(Records contained in a dataset)
--- START ---
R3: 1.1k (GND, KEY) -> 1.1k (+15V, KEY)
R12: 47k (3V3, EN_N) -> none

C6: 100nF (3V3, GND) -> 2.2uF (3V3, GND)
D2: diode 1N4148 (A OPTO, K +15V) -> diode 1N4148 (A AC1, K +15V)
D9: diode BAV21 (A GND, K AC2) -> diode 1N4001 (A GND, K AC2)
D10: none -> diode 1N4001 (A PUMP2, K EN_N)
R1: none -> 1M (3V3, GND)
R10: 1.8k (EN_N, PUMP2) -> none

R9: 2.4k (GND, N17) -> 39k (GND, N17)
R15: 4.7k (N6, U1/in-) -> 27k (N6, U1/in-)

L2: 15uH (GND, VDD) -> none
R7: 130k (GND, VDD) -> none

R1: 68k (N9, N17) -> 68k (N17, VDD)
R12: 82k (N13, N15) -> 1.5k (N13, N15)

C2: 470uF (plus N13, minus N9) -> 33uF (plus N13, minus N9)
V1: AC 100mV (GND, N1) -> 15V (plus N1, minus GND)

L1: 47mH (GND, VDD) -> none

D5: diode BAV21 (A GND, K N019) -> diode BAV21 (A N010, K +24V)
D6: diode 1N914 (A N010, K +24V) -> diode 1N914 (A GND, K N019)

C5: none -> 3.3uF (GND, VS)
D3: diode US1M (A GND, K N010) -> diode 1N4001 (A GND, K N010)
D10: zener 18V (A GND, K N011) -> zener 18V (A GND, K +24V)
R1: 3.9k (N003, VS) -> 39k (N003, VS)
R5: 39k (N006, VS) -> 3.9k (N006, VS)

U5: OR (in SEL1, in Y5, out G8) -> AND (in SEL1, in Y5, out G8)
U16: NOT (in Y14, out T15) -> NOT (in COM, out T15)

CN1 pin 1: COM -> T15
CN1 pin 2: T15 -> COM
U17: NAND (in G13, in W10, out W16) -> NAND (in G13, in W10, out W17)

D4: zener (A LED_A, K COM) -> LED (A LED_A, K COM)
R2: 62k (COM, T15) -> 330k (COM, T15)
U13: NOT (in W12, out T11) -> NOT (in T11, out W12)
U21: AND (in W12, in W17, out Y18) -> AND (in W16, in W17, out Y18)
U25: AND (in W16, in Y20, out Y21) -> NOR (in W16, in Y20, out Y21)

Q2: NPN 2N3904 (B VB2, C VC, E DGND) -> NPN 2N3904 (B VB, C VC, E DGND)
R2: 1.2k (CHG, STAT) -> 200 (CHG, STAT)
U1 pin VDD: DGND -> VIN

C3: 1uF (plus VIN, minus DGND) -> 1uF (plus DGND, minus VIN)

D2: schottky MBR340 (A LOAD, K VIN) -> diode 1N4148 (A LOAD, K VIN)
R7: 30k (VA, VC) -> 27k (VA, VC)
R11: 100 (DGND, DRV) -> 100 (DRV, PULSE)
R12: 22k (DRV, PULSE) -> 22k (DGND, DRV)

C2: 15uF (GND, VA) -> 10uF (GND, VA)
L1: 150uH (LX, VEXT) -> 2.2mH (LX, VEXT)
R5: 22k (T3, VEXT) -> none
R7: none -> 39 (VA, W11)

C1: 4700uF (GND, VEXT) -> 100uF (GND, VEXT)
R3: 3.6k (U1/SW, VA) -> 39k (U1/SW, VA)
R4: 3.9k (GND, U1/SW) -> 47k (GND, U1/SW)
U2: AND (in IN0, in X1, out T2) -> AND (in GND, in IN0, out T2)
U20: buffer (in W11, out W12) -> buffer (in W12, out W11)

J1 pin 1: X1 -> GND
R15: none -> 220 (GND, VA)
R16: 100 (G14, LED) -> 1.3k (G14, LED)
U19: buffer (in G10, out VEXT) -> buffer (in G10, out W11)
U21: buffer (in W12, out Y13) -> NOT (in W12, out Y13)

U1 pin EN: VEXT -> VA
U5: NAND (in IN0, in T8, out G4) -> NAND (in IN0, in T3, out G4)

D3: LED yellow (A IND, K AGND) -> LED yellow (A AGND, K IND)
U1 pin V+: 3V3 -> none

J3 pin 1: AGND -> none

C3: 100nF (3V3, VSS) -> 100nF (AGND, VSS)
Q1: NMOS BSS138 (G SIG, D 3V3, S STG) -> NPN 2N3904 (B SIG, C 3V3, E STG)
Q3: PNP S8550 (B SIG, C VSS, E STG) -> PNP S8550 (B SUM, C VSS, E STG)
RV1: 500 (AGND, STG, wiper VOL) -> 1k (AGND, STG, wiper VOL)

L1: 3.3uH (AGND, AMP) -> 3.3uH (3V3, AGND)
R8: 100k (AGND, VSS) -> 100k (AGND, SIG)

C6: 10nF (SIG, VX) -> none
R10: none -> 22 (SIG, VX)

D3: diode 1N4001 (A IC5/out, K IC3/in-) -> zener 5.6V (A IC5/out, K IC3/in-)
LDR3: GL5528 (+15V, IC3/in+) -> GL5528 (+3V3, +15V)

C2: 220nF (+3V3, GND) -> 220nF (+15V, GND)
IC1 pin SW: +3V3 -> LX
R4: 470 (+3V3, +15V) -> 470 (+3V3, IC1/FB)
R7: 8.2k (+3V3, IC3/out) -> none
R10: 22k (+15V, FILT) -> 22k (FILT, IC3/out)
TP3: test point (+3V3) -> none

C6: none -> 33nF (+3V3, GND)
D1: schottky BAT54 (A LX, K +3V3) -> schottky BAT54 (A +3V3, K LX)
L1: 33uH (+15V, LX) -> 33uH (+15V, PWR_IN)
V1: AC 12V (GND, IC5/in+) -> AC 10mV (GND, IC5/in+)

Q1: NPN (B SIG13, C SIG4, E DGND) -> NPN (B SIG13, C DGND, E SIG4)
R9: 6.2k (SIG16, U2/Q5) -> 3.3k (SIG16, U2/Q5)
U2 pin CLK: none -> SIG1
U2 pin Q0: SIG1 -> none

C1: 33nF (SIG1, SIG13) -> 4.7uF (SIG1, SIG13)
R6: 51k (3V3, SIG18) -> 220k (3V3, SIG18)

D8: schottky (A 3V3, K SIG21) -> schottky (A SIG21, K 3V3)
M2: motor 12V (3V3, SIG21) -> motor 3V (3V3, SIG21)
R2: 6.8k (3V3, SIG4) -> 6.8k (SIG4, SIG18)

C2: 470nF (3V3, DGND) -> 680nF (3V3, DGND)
--- END ---
Your answer must consist solely of the lines above between the line holding "D3: diode US1M" and the line holding "R5: 39k (N006, VS) -> 3.9k (N006, VS)", inclusive, copied exactly.

▸ **Result of the task**:
D3: diode US1M (A GND, K N010) -> diode 1N4001 (A GND, K N010)
D10: zener 18V (A GND, K N011) -> zener 18V (A GND, K +24V)
R1: 3.9k (N003, VS) -> 39k (N003, VS)
R5: 39k (N006, VS) -> 3.9k (N006, VS)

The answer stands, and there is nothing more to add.